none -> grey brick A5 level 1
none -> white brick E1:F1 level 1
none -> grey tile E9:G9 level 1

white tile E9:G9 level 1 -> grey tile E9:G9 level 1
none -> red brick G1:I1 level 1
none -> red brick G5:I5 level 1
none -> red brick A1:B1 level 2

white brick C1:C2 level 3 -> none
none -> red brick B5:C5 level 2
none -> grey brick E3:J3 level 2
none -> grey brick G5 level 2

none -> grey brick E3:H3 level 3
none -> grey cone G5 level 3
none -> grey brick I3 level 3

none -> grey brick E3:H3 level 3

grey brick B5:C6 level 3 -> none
★ ★ ★ ★ ★ ★ ★
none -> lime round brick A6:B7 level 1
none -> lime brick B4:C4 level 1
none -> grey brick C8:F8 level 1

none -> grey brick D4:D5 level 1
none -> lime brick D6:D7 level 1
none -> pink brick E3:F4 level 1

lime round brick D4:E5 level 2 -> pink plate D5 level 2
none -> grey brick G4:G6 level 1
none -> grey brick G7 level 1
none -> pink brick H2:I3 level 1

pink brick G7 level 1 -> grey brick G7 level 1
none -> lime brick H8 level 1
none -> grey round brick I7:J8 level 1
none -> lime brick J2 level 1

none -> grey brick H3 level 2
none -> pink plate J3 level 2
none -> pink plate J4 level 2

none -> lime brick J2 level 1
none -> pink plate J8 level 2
★ ★ ★ ★ ★ ★ ★
**WHAT TO PRODUCE**
Look above for the line holding "none -> grey brick A5 level 1" and the line holding "grey brick B5:C6 level 3 -> none", then output exactly those two lines and every line between them, nothing more.

**ANSWER**
none -> grey brick A5 level 1
none -> white brick E1:F1 level 1
none -> grey tile E9:G9 level 1

white tile E9:G9 level 1 -> grey tile E9:G9 level 1
none -> red brick G1:I1 level 1
none -> red brick G5:I5 level 1
none -> red brick A1:B1 level 2

white brick C1:C2 level 3 -> none
none -> red brick B5:C5 level 2
none -> grey brick E3:J3 level 2
none -> grey brick G5 level 2

none -> grey brick E3:H3 level 3
none -> grey cone G5 level 3
none -> grey brick I3 level 3

none -> grey brick E3:H3 level 3

grey brick B5:C6 level 3 -> none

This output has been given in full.